▶ _Provided records_:
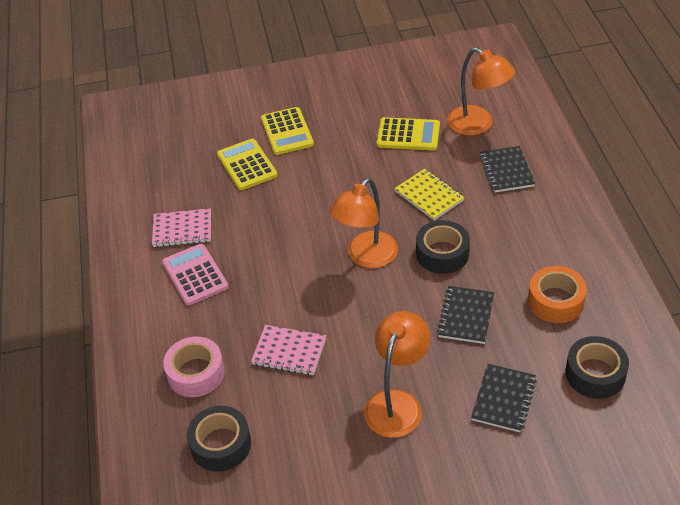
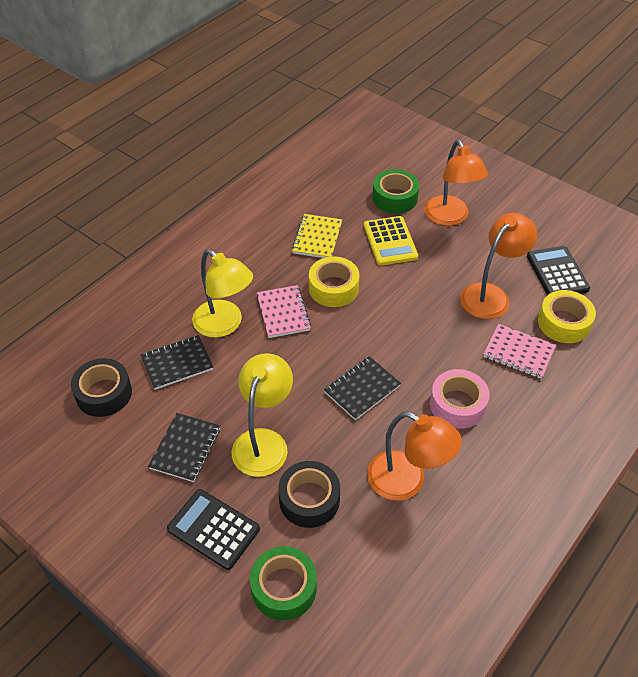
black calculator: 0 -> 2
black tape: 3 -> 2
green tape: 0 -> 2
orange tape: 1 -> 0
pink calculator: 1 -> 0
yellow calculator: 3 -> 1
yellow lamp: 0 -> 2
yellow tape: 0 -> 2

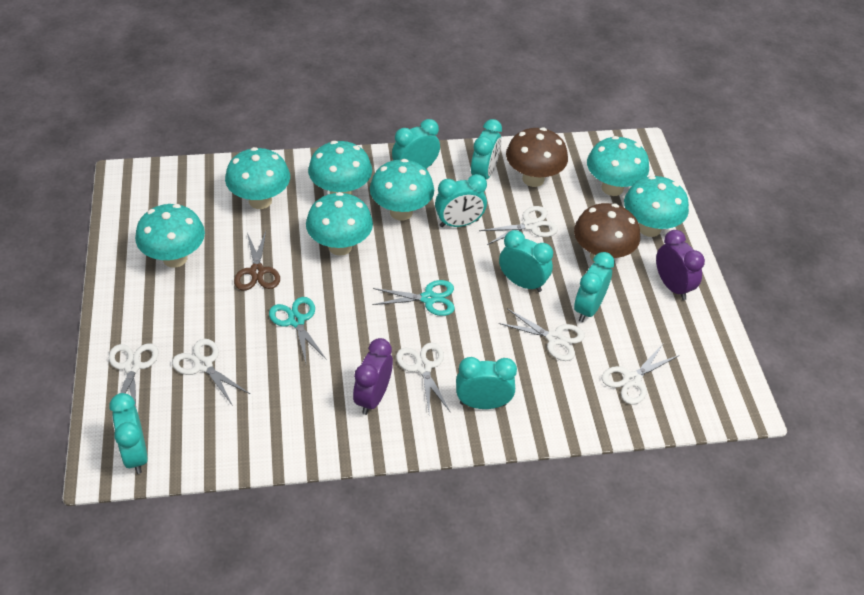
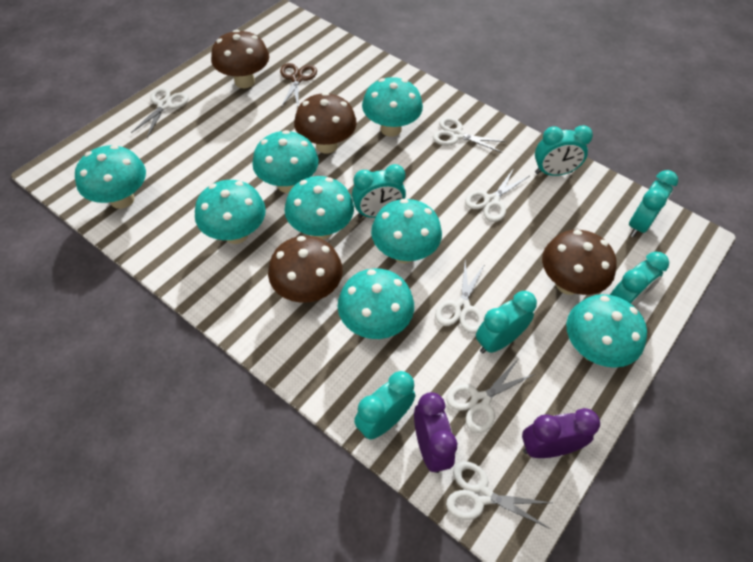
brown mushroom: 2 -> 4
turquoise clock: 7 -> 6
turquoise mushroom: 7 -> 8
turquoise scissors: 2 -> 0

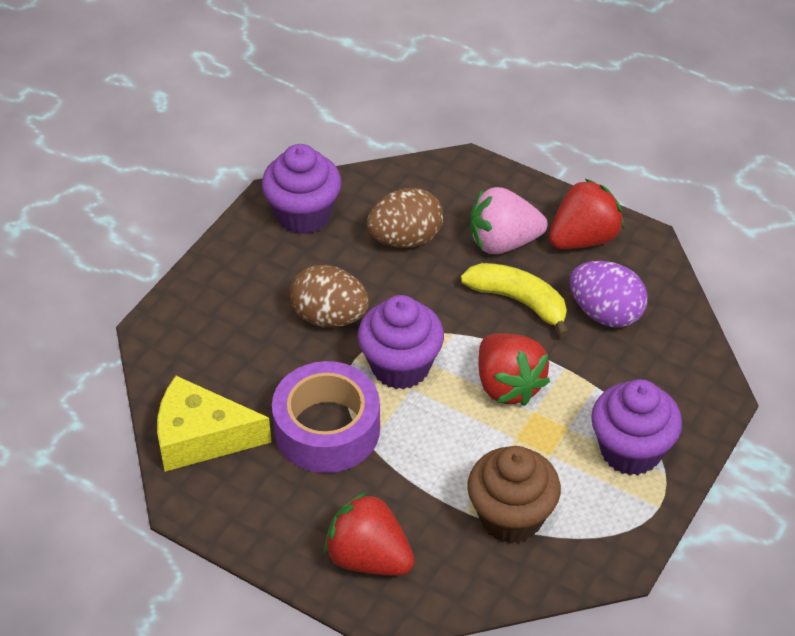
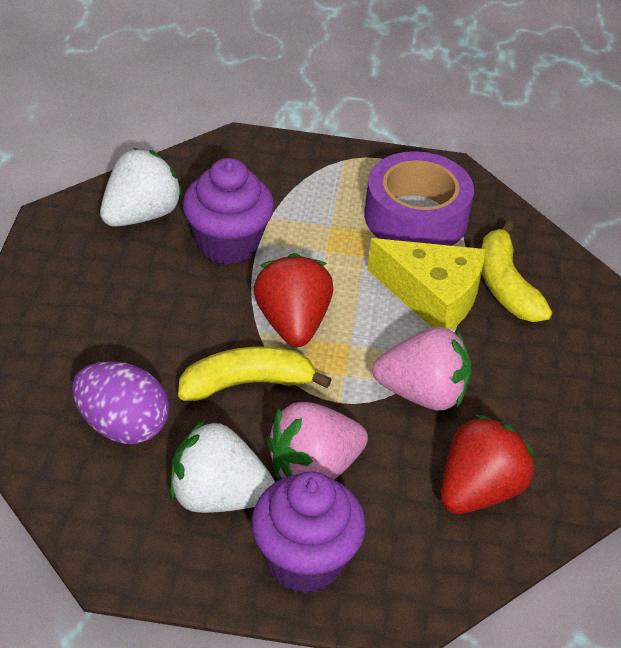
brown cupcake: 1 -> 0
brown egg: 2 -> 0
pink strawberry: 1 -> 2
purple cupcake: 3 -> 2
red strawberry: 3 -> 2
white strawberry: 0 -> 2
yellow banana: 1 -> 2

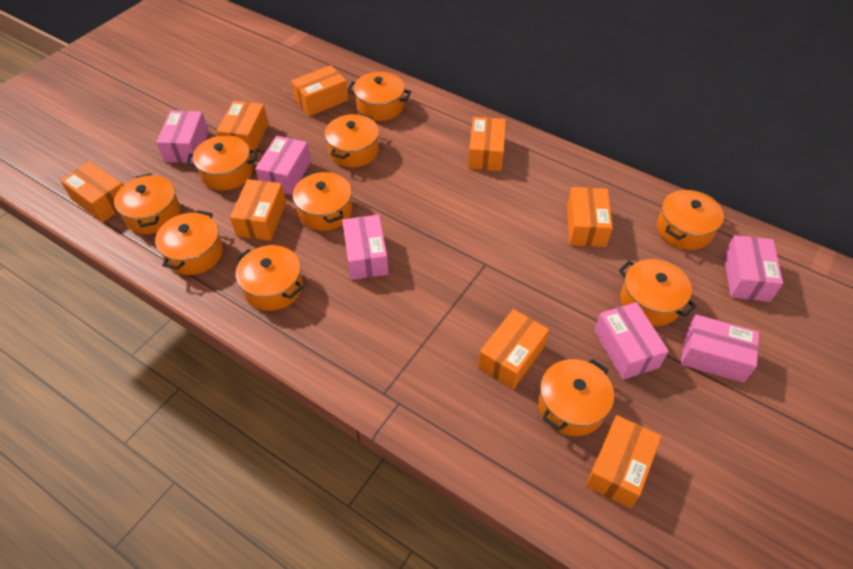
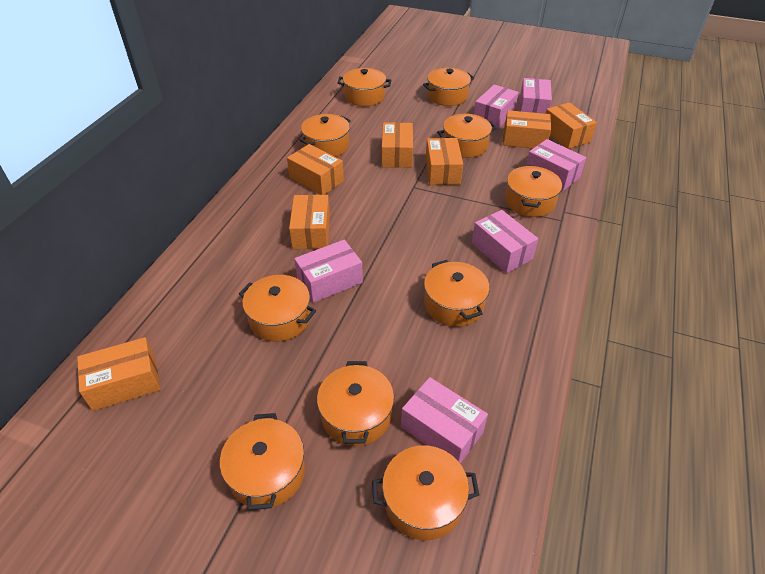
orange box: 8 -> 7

▶ _What the exercise asks_: Count every line of the material that holds the string "turquoise", then give the total alone.

▶ _Solution to the problem_: 3